[Dataset records]
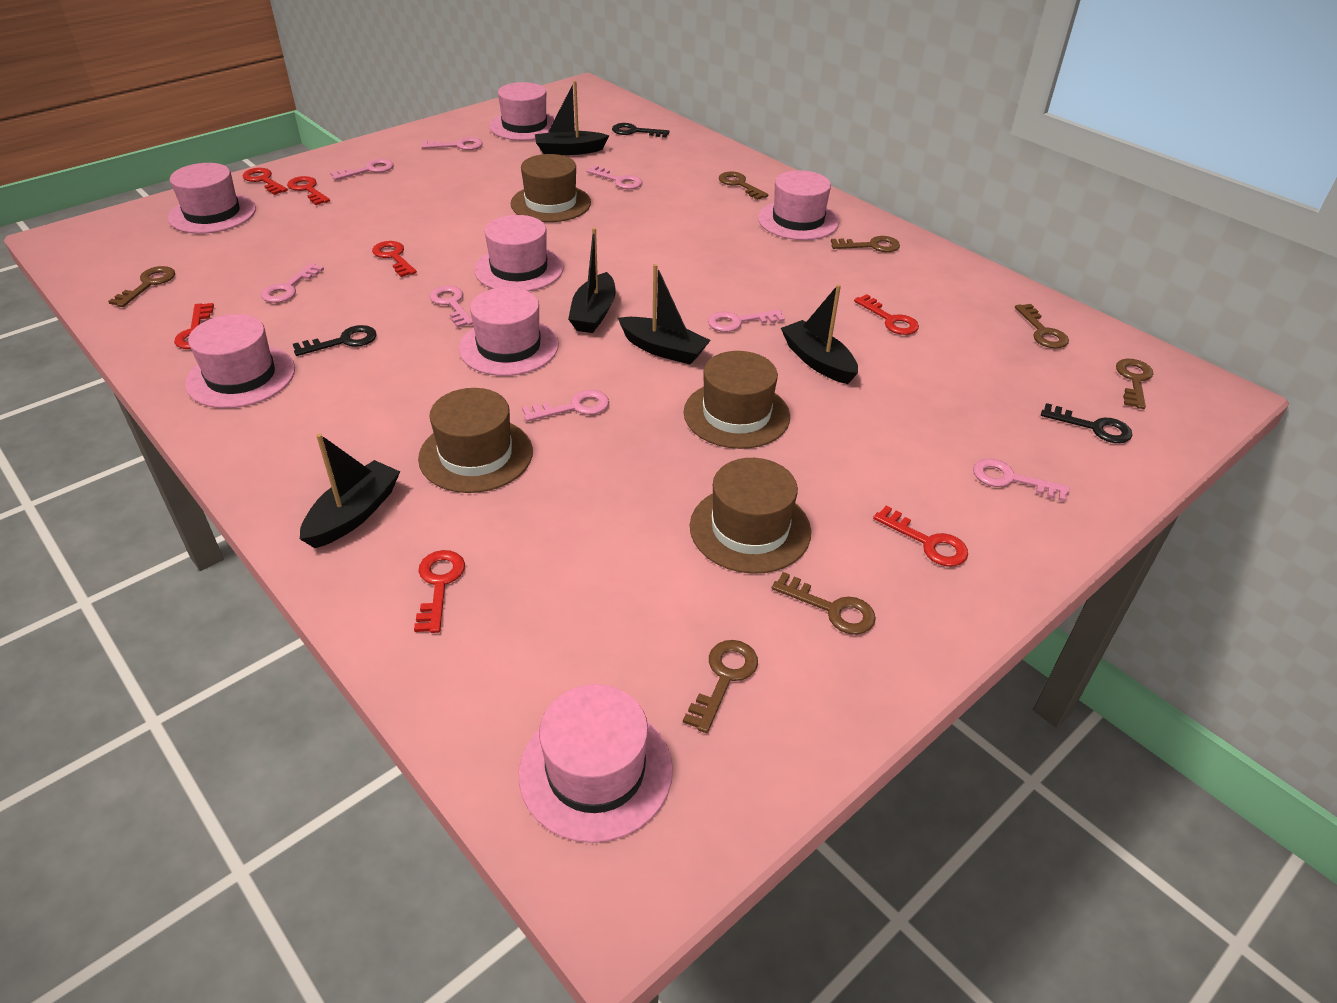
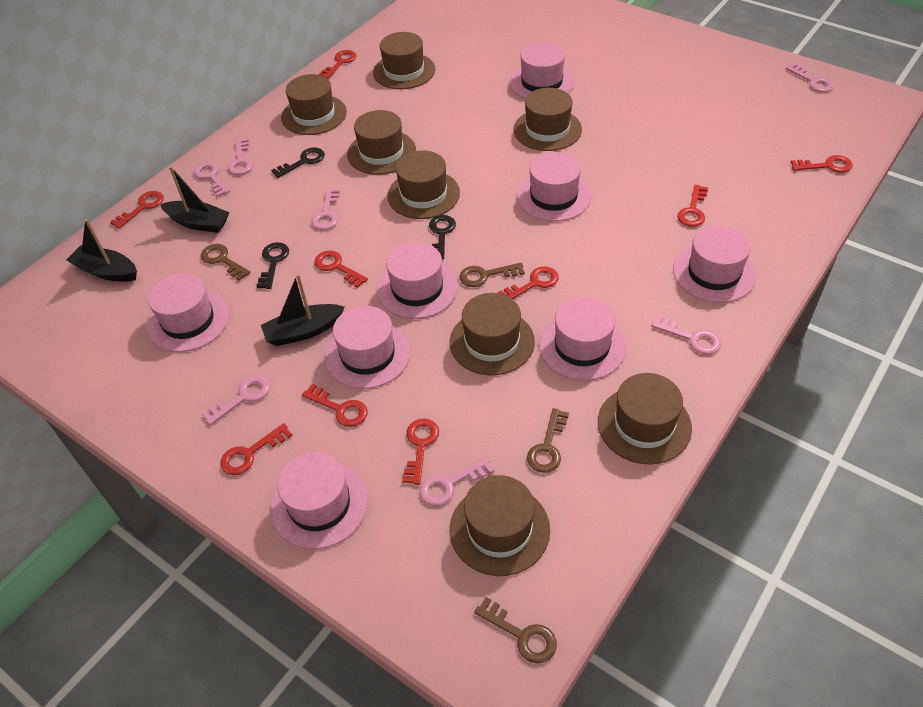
black boat: 5 -> 3
brown hat: 4 -> 8
brown key: 7 -> 4
pink hat: 7 -> 8
pink key: 8 -> 7
red key: 7 -> 9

• Exercise description
Apart from the images, every line above needs to be printed again exactly.

• Reply
black boat: 5 -> 3
brown hat: 4 -> 8
brown key: 7 -> 4
pink hat: 7 -> 8
pink key: 8 -> 7
red key: 7 -> 9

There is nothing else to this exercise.